=== Begin Enclosure ===

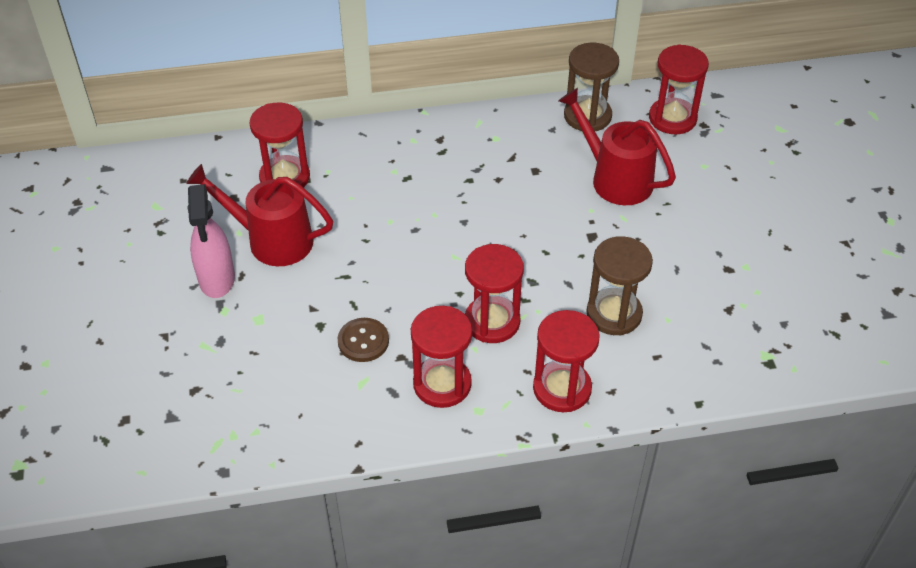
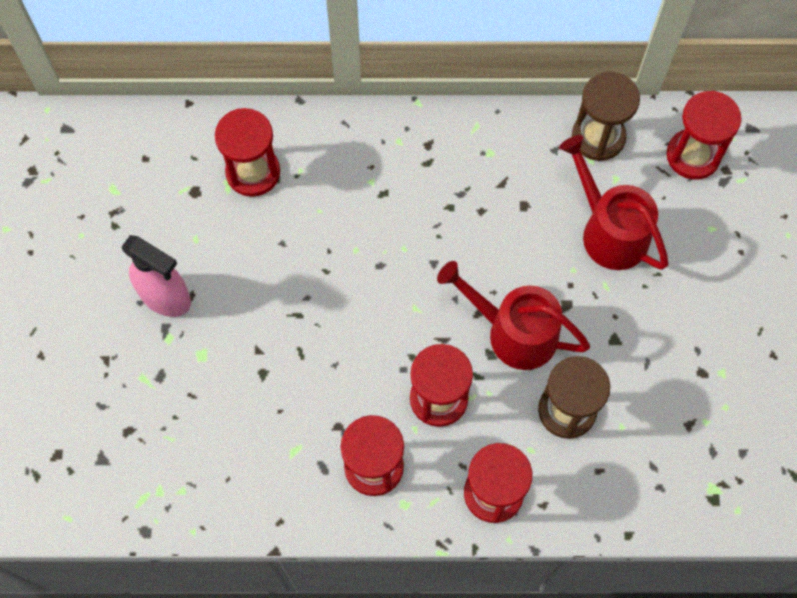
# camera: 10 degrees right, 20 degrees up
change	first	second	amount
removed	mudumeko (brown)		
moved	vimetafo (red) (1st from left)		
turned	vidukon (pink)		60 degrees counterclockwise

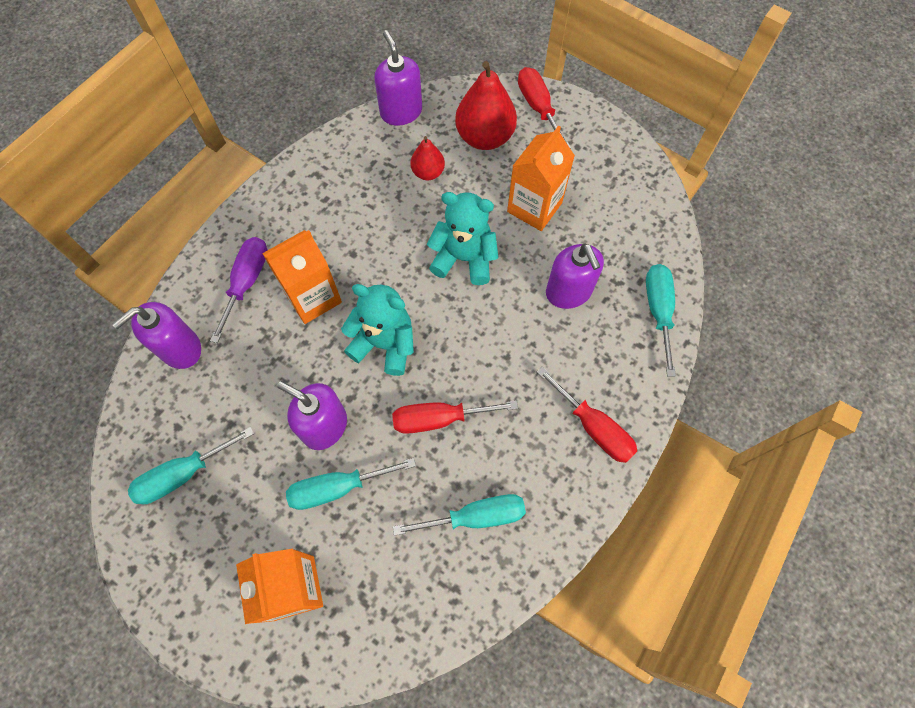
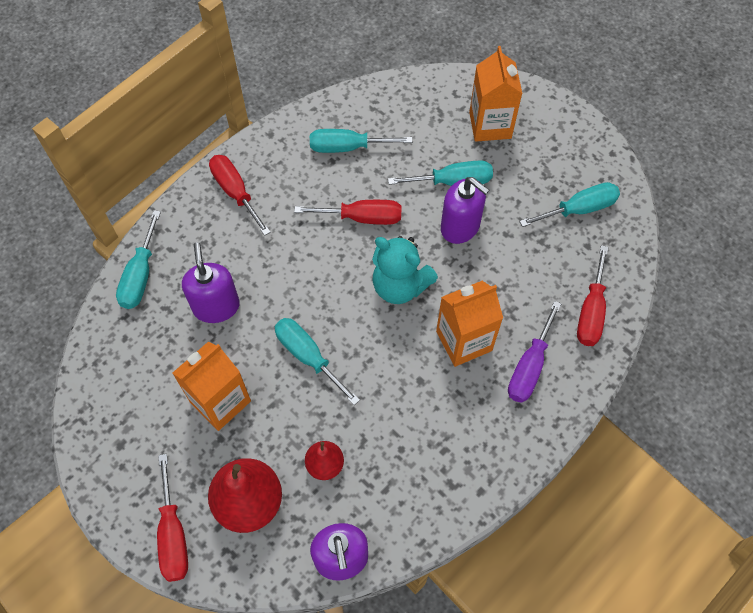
# camera: 170 degrees left, 5 degrees down
change	first	second	amount
replaced	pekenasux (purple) (1st from left)	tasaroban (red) (4th from left)	
replaced	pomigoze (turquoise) (2nd from left)	tasaroban (turquoise) (2nd from left)	

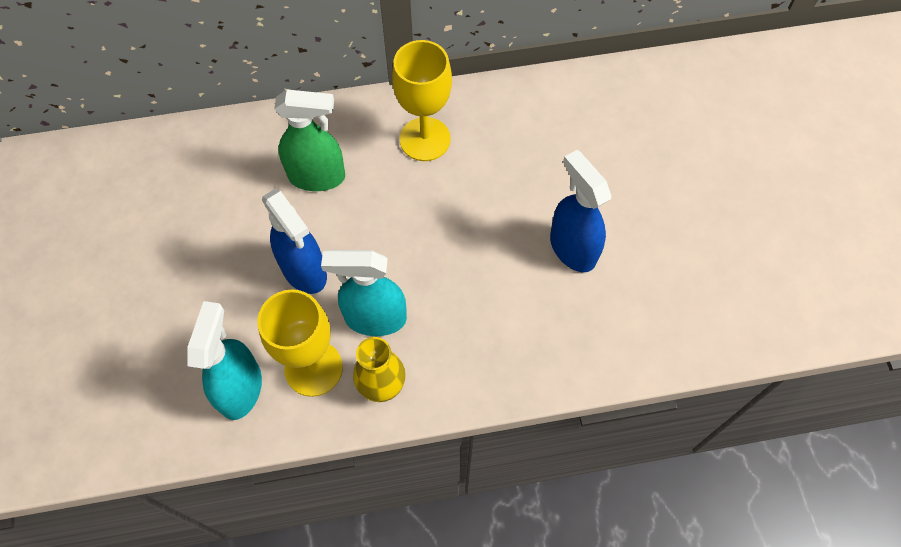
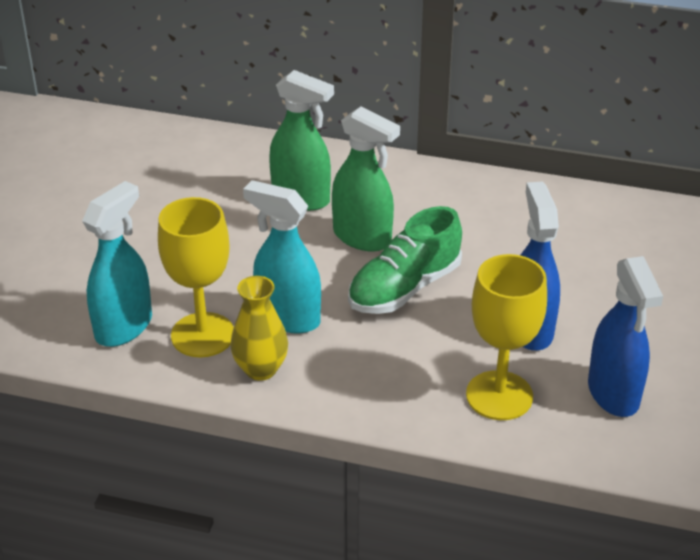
# camera: 25 degrees right, 25 degrees down
change	first	second	amount
added		vidukon (green) (2nd from left)	
added		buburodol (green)	
moved	vidukon (blue) (1st from left in the first image)	vidukon (blue) (2nd from left)	
moved	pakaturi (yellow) (2nd from left)		

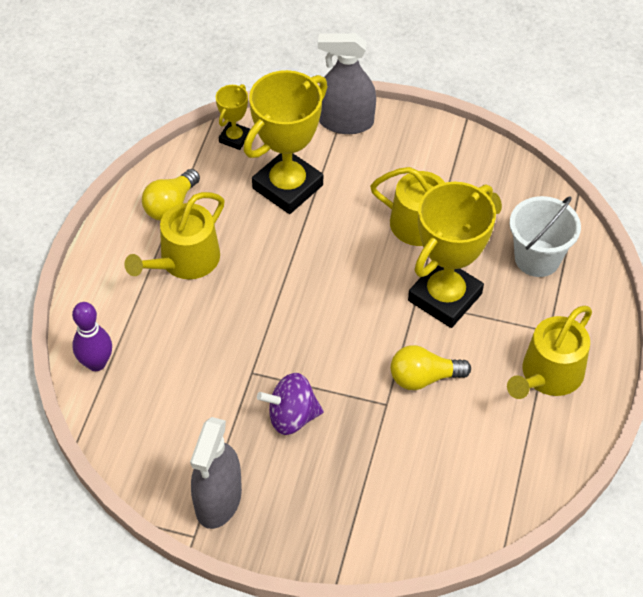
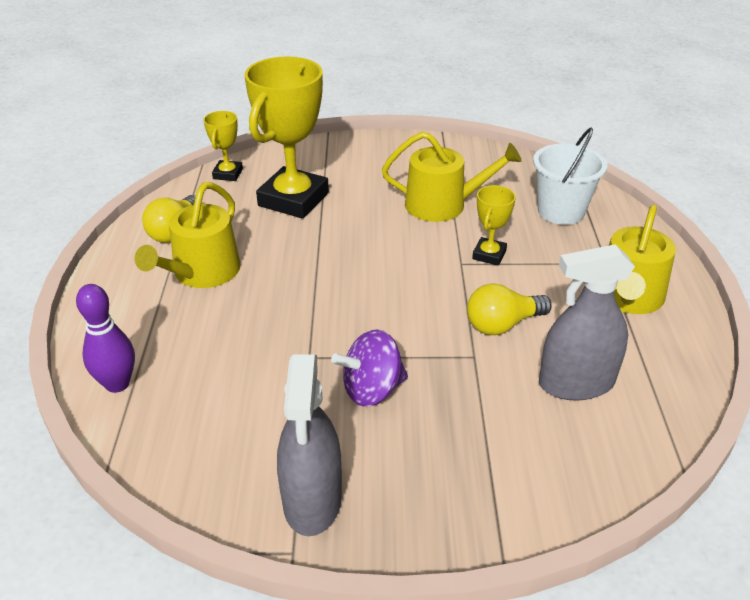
# camera: 15 degrees left, 15 degrees down
change	first	second	amount
moved	vidukon (grey) (2nd from left)		
resized	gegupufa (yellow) (3rd from left)		x0.48

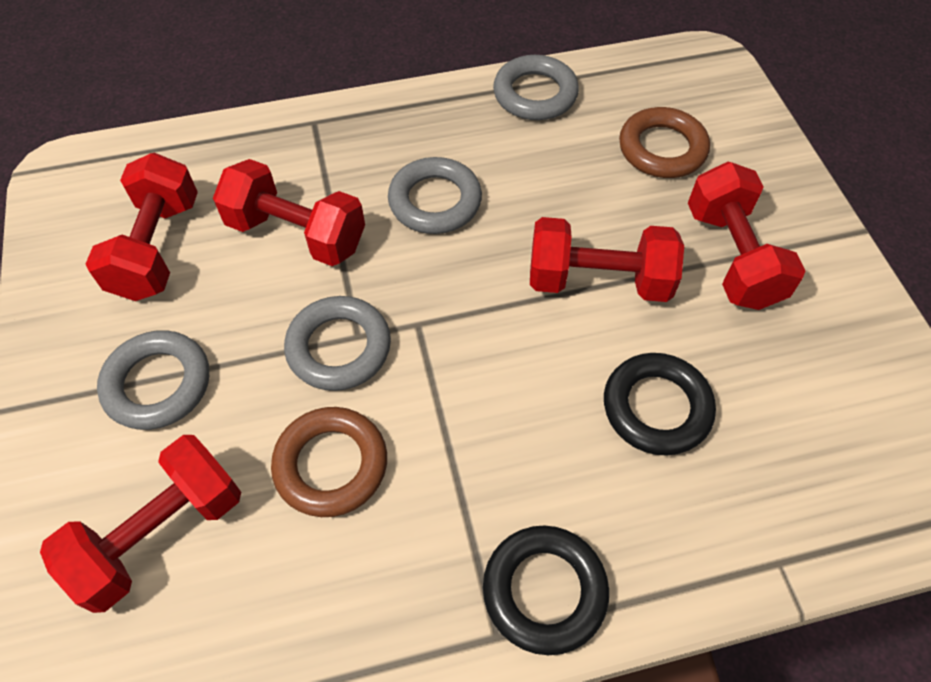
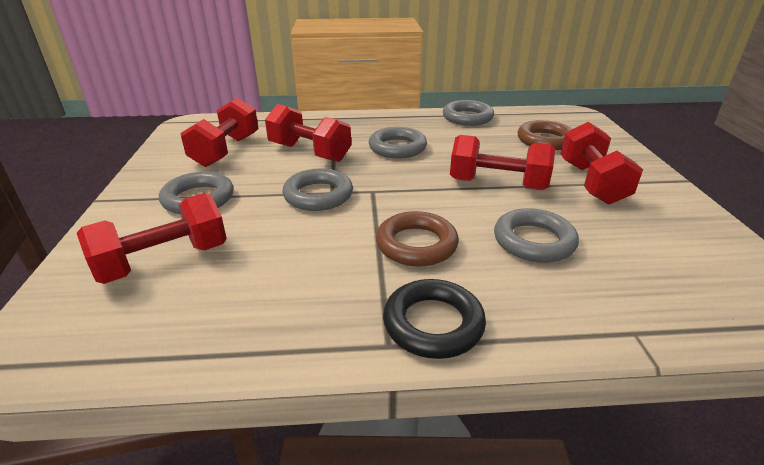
# camera: 10 degrees right, 25 degrees down
change	first	second	amount
moved	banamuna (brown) (1st from left)		
recoloured	banamuna (black) (2nd from left)	banamuna (grey) (5th from left)	

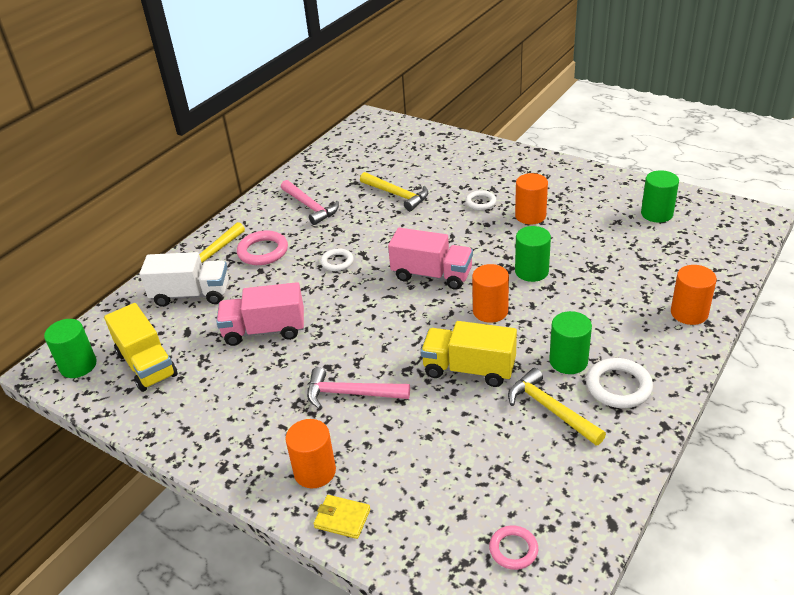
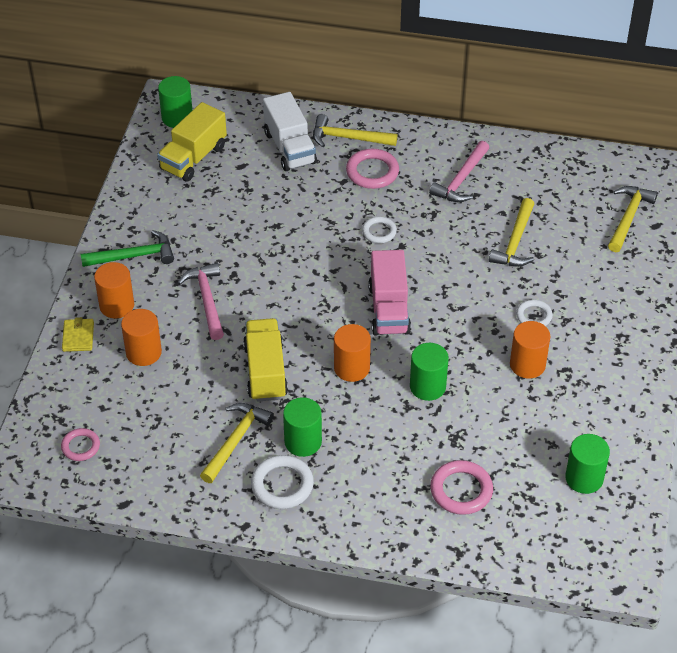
# camera: 65 degrees right, 10 degrees up
change	first	second	amount
removed	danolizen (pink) (1st from left)		
added		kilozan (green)	
added		banamuna (pink) (3rd from left)	
added		kilozan (yellow) (4th from left)	
moved	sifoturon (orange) (4th from left in the first image)	sifoturon (orange) (2nd from left)	

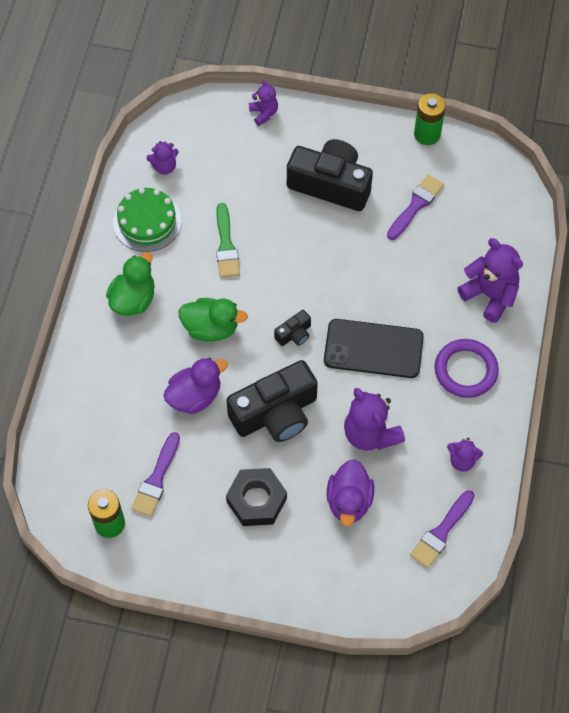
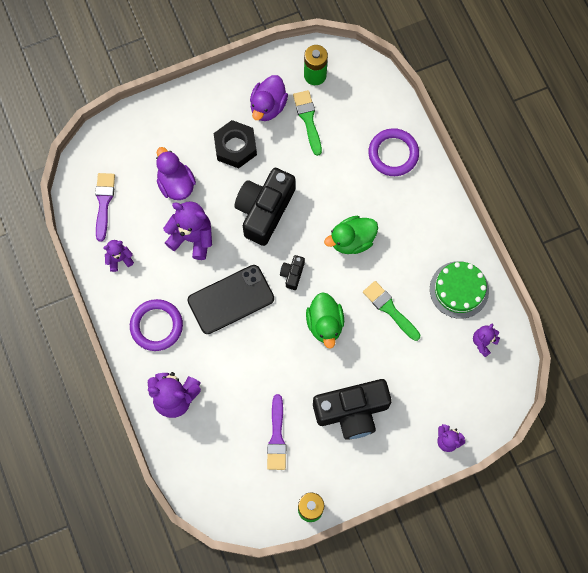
# camera: 145 degrees right, 10 degrees up
change	first	second	amount
added		banamuna (purple) (2nd from left)	
moved	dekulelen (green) (1st from left)		
moved	dekulelen (purple) (1st from left in the first image)	dekulelen (purple) (2nd from left)	
recoloured	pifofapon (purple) (1st from left)	pifofapon (green) (1st from left)	

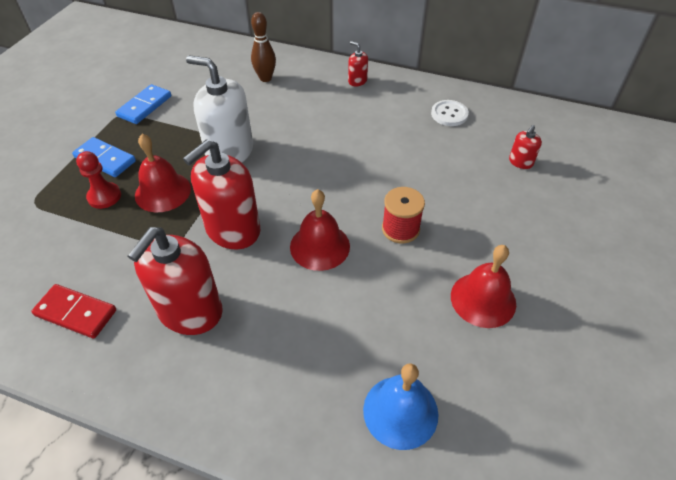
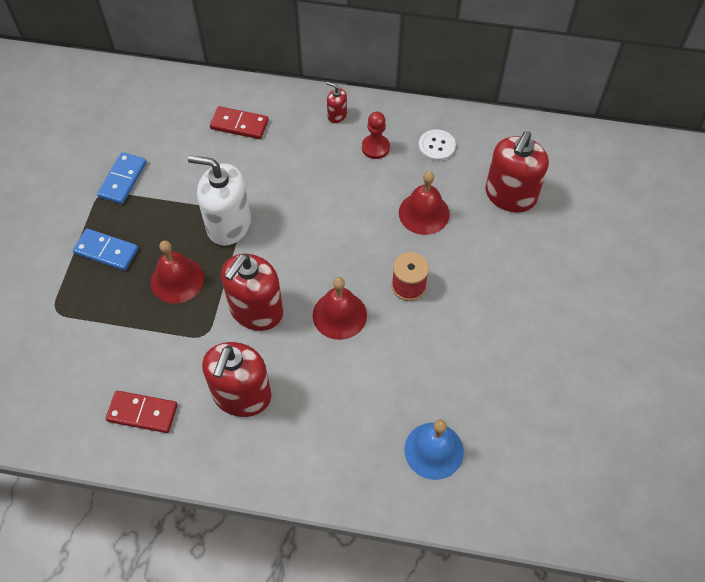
# camera: 10 degrees left, 10 degrees up
change	first	second	amount
moved	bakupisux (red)		
moved	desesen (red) (3rd from left)		
replaced	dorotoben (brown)	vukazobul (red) (2nd from left)	
resized	pekenasux (red) (4th from left)		x2.22

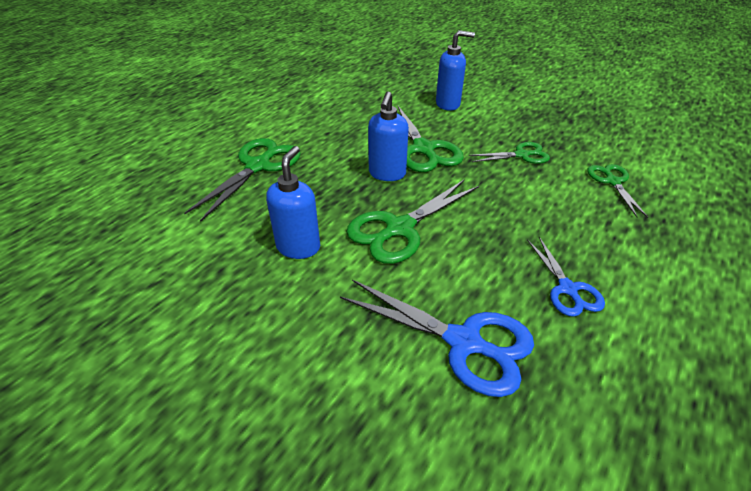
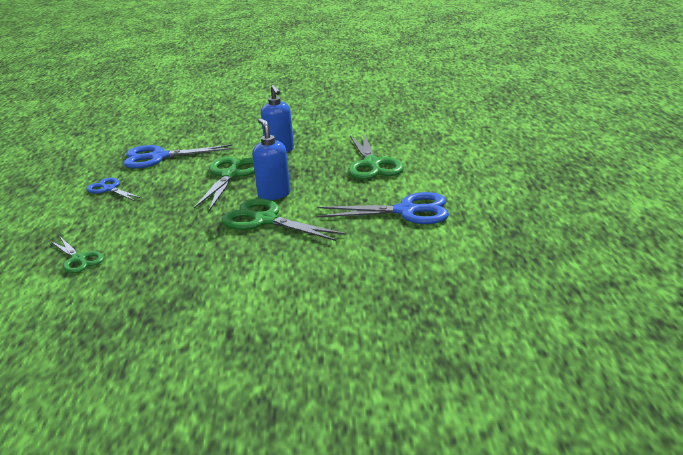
# camera: 145 degrees right, 15 degrees down
change	first	second	amount
removed	pekenasux (blue) (3rd from left)		
removed	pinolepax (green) (4th from left)		
added		pinolepax (blue) (3rd from left)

=== End Enclosure ===

- [What the task asks]:
Reproduce the whole listing verbatim and keep all pictures out of it.

- [Reply]:
# camera: 10 degrees right, 20 degrees up
change	first	second	amount
removed	mudumeko (brown)		
moved	vimetafo (red) (1st from left)		
turned	vidukon (pink)		60 degrees counterclockwise

# camera: 170 degrees left, 5 degrees down
change	first	second	amount
replaced	pekenasux (purple) (1st from left)	tasaroban (red) (4th from left)	
replaced	pomigoze (turquoise) (2nd from left)	tasaroban (turquoise) (2nd from left)	

# camera: 25 degrees right, 25 degrees down
change	first	second	amount
added		vidukon (green) (2nd from left)	
added		buburodol (green)	
moved	vidukon (blue) (1st from left in the first image)	vidukon (blue) (2nd from left)	
moved	pakaturi (yellow) (2nd from left)		

# camera: 15 degrees left, 15 degrees down
change	first	second	amount
moved	vidukon (grey) (2nd from left)		
resized	gegupufa (yellow) (3rd from left)		x0.48

# camera: 10 degrees right, 25 degrees down
change	first	second	amount
moved	banamuna (brown) (1st from left)		
recoloured	banamuna (black) (2nd from left)	banamuna (grey) (5th from left)	

# camera: 65 degrees right, 10 degrees up
change	first	second	amount
removed	danolizen (pink) (1st from left)		
added		kilozan (green)	
added		banamuna (pink) (3rd from left)	
added		kilozan (yellow) (4th from left)	
moved	sifoturon (orange) (4th from left in the first image)	sifoturon (orange) (2nd from left)	

# camera: 145 degrees right, 10 degrees up
change	first	second	amount
added		banamuna (purple) (2nd from left)	
moved	dekulelen (green) (1st from left)		
moved	dekulelen (purple) (1st from left in the first image)	dekulelen (purple) (2nd from left)	
recoloured	pifofapon (purple) (1st from left)	pifofapon (green) (1st from left)	

# camera: 10 degrees left, 10 degrees up
change	first	second	amount
moved	bakupisux (red)		
moved	desesen (red) (3rd from left)		
replaced	dorotoben (brown)	vukazobul (red) (2nd from left)	
resized	pekenasux (red) (4th from left)		x2.22

# camera: 145 degrees right, 15 degrees down
change	first	second	amount
removed	pekenasux (blue) (3rd from left)		
removed	pinolepax (green) (4th from left)		
added		pinolepax (blue) (3rd from left)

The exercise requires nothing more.